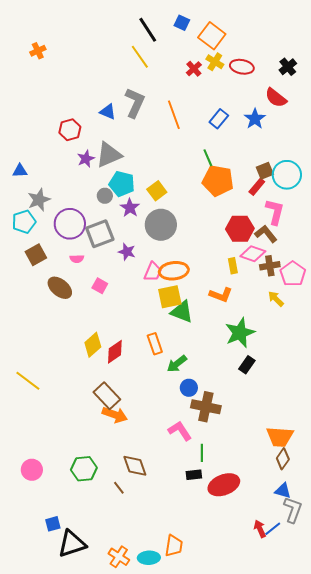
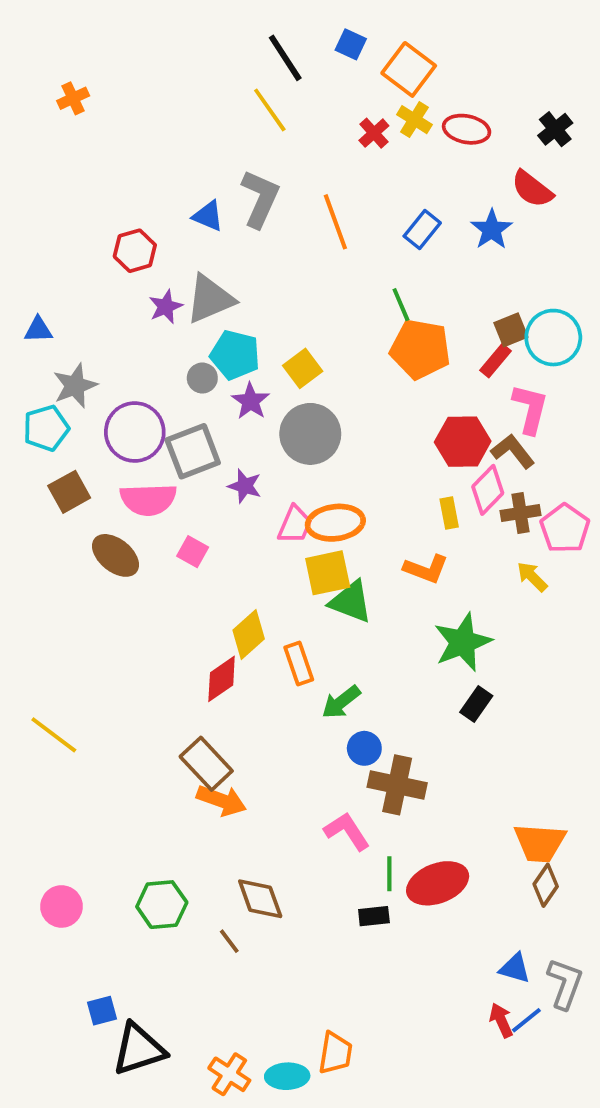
pink diamond: (253, 254) -> (488, 490), turned -65
pink semicircle: (77, 259) -> (148, 500), size x2.0
yellow diamond: (93, 345) -> (249, 635), moved
red ellipse: (224, 485) -> (438, 883), moved
blue triangle: (283, 491) -> (515, 968), moved

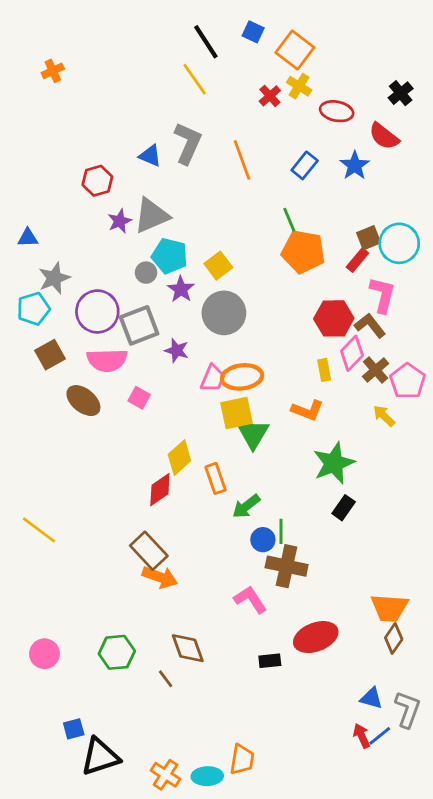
red ellipse: (467, 129) -> (337, 111), moved
brown cross: (521, 513) -> (376, 370), turned -32
green triangle: (351, 602) -> (253, 434), turned 40
green line: (389, 874) -> (281, 531), moved

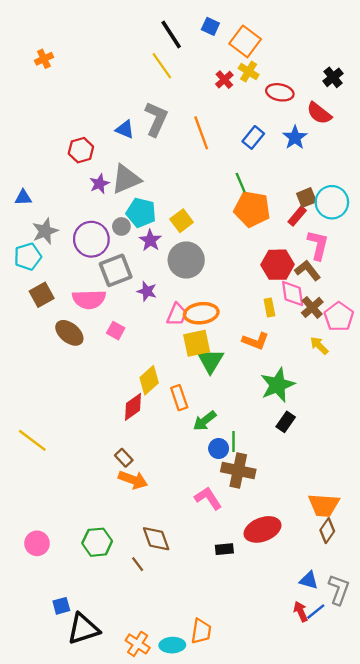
purple circle: (97, 312) -> (91, 239), moved
pink diamond: (352, 353) -> (293, 294), turned -52
brown rectangle: (149, 551) -> (124, 458), size x0.6

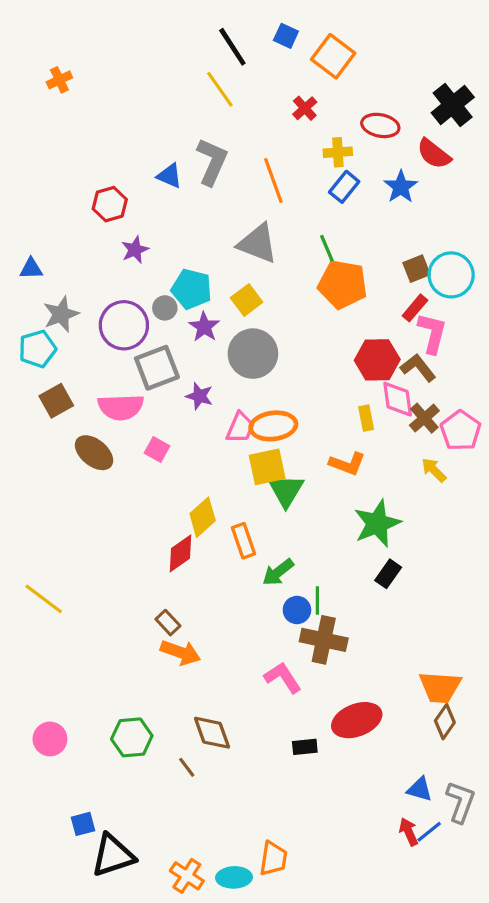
yellow cross: (249, 72) -> (338, 152), moved, turned -36
black cross: (333, 77) -> (453, 105), size x1.5
gray triangle: (126, 179) -> (258, 243), moved, turned 44
red rectangle: (297, 216) -> (415, 308), moved

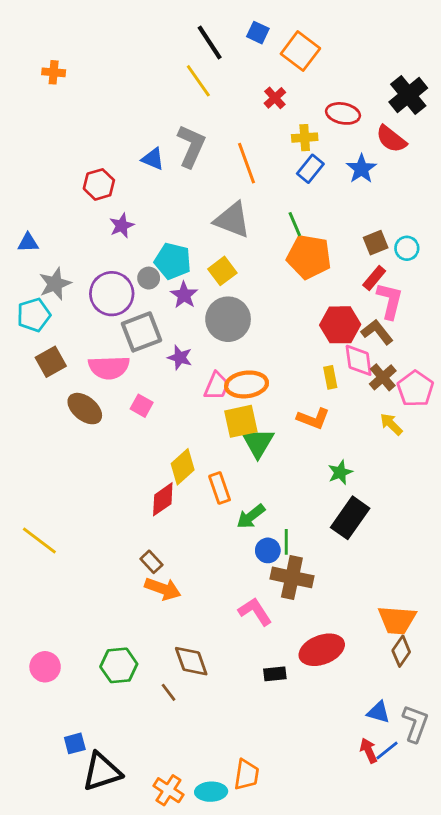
orange cross: (59, 80) -> (54, 72), turned 30
cyan circle: (451, 275) -> (407, 248), size x0.6
green star: (377, 523) -> (340, 472), size x0.6
black rectangle: (388, 574) -> (350, 518), size x1.6

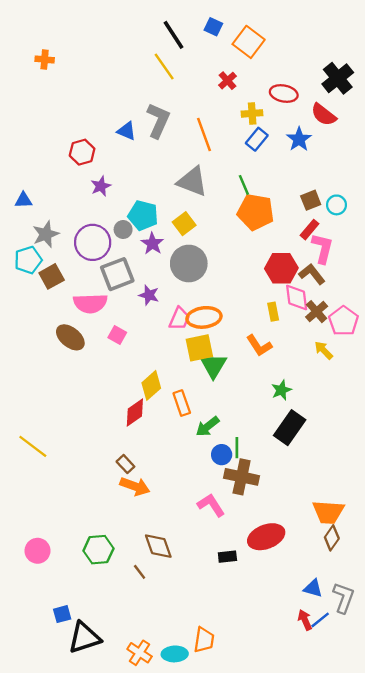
brown square: (51, 362) -> (52, 276), moved
orange L-shape: (313, 418) -> (259, 346), turned 36

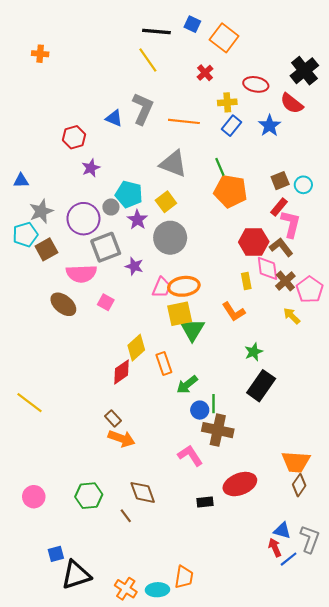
black line: (174, 35) -> (156, 32), turned -52
orange line: (204, 135) -> (184, 121), turned -64
red arrow: (305, 620) -> (275, 547), moved

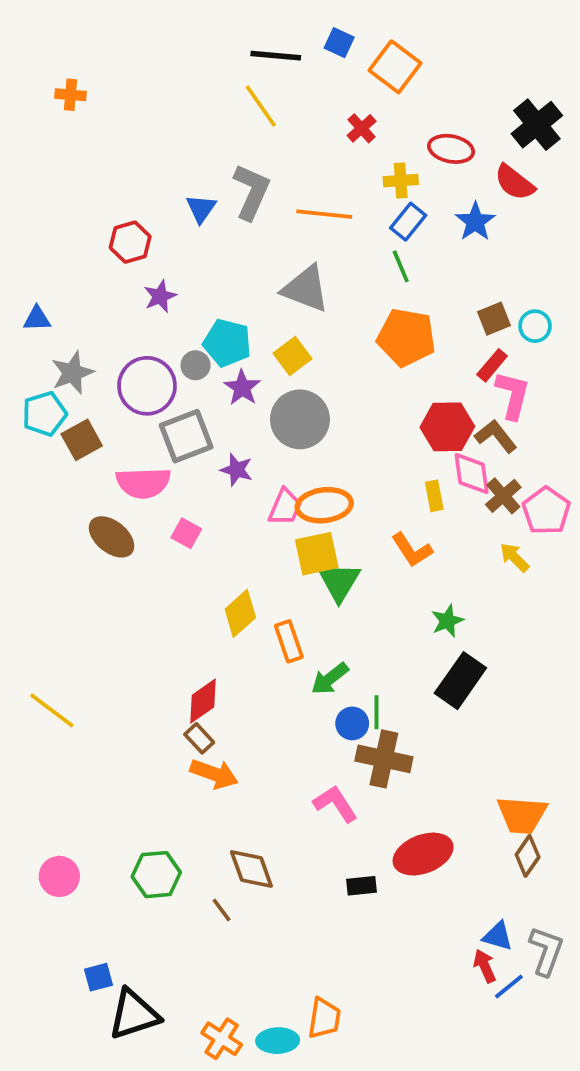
blue triangle: (114, 118) -> (201, 209), turned 42
green line: (220, 167) -> (401, 266), moved
red diamond: (122, 372) -> (203, 701), moved

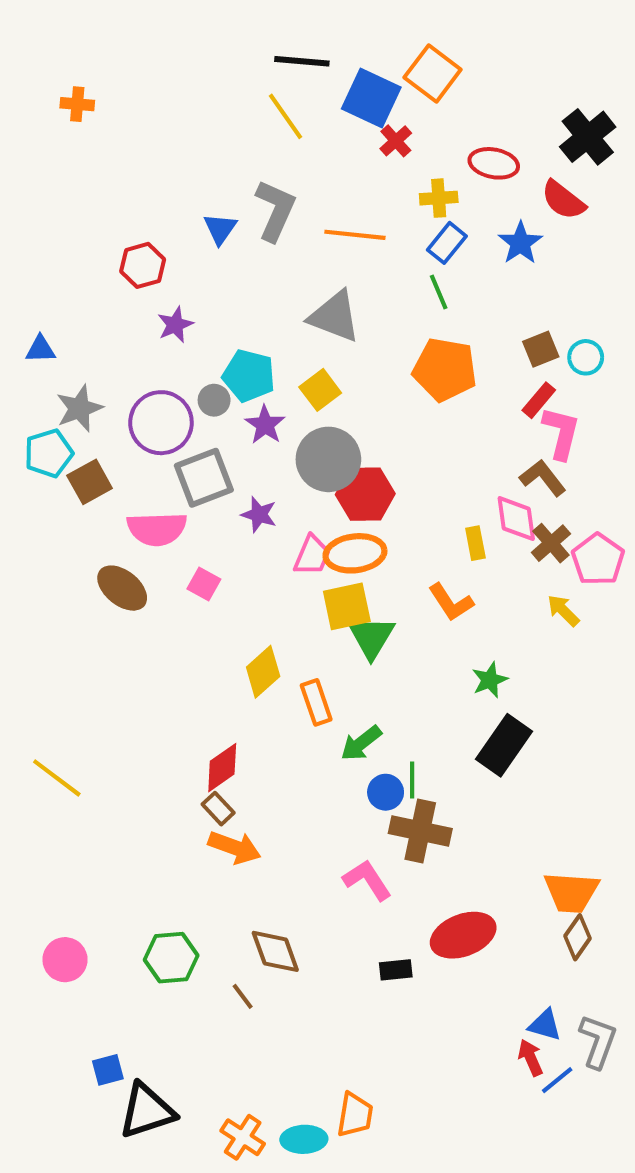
blue square: (339, 43) -> (371, 98), moved, size x1.8
red hexagon: (447, 427) -> (365, 494), moved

▶ [ASSIGNMENT] Check every line above for the string "turned" and copy those that have it.

▶ [SOLVED PROBLEM]
pink diamond: (253, 254) -> (488, 490), turned -65
brown cross: (521, 513) -> (376, 370), turned -32
green triangle: (351, 602) -> (253, 434), turned 40
pink diamond: (352, 353) -> (293, 294), turned -52
yellow cross: (249, 72) -> (338, 152), moved, turned -36
gray triangle: (126, 179) -> (258, 243), moved, turned 44
orange cross: (59, 80) -> (54, 72), turned 30
orange L-shape: (313, 418) -> (259, 346), turned 36
black line: (174, 35) -> (156, 32), turned -52
orange line: (204, 135) -> (184, 121), turned -64
blue triangle: (114, 118) -> (201, 209), turned 42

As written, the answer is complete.